TASK DETAILS: Please go line by line and repeat the data below exactly, with no images.

DATA SHOWN:

--

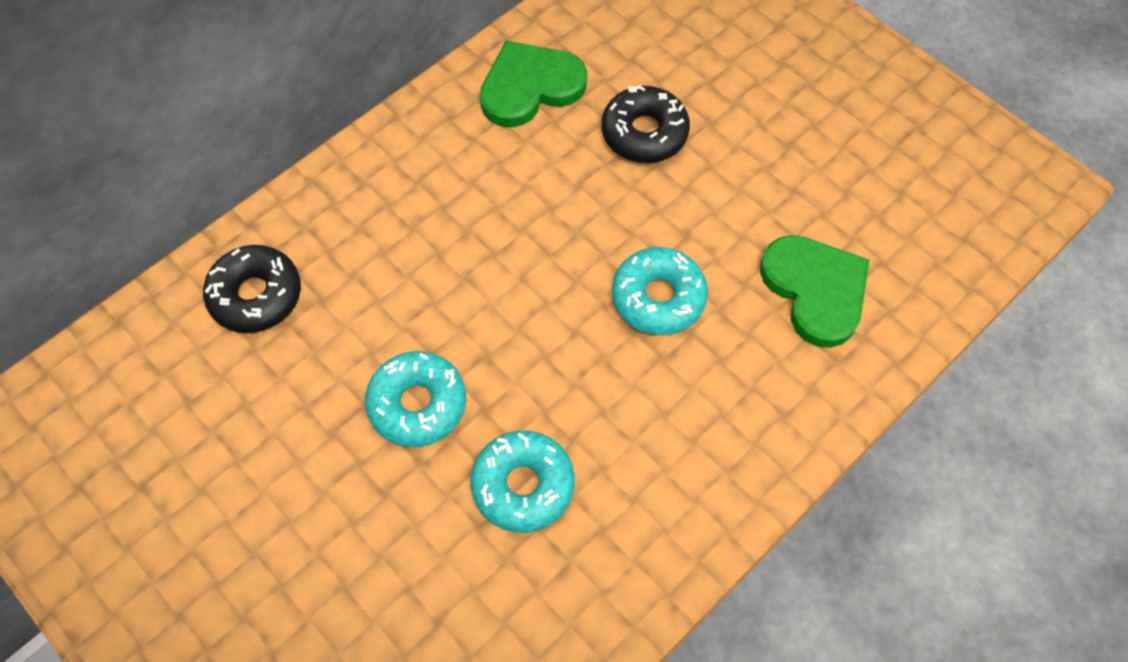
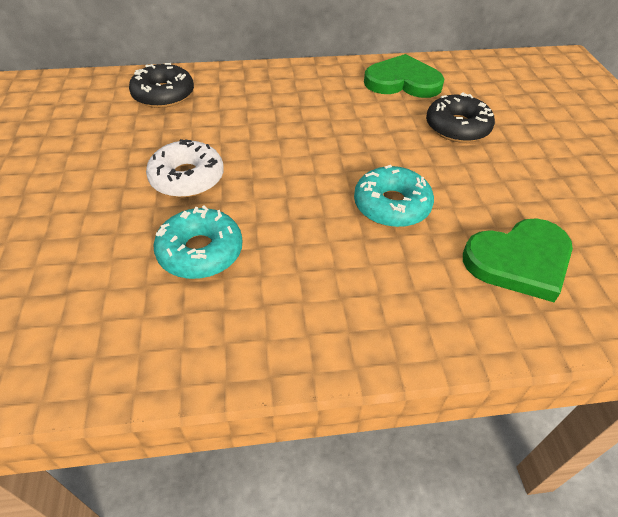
camera: 35 degrees right, 15 degrees down
(417, 404) = (187, 178): turquoise donut -> white donut
(815, 290) = (519, 261): green heart -> green heart turned 60 degrees clockwise

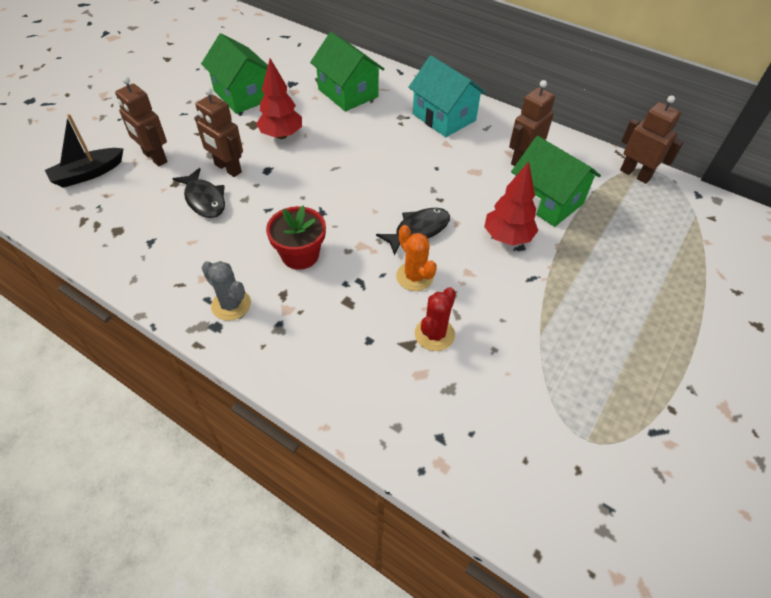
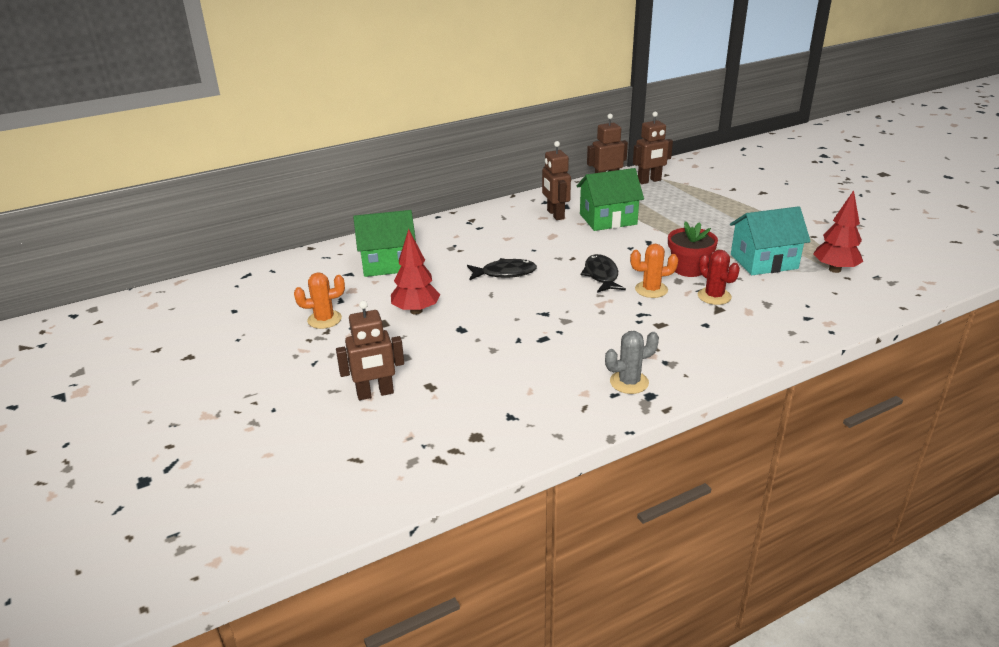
camera: 60 degrees left, 20 degrees down
(88, 174) = (358, 446): black boat -> none
(204, 199) = (474, 373): black fish -> black fish (505, 273)
(227, 168) = (438, 351): brown robot -> brown robot (649, 181)
(243, 95) = (324, 319): green house -> orange cactus
(300, 255) = (591, 335): red flower pot -> red flower pot (689, 269)
(444, 117) = (472, 230): turquoise house -> turquoise house (764, 261)
(507, 237) = (635, 244): red tree -> red tree (835, 270)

--

SOLUTION TO THIS TASK:
camera: 35 degrees right, 15 degrees down
(417, 404) = (187, 178): turquoise donut -> white donut
(815, 290) = (519, 261): green heart -> green heart turned 60 degrees clockwise

camera: 60 degrees left, 20 degrees down
(88, 174) = (358, 446): black boat -> none
(204, 199) = (474, 373): black fish -> black fish (505, 273)
(227, 168) = (438, 351): brown robot -> brown robot (649, 181)
(243, 95) = (324, 319): green house -> orange cactus
(300, 255) = (591, 335): red flower pot -> red flower pot (689, 269)
(444, 117) = (472, 230): turquoise house -> turquoise house (764, 261)
(507, 237) = (635, 244): red tree -> red tree (835, 270)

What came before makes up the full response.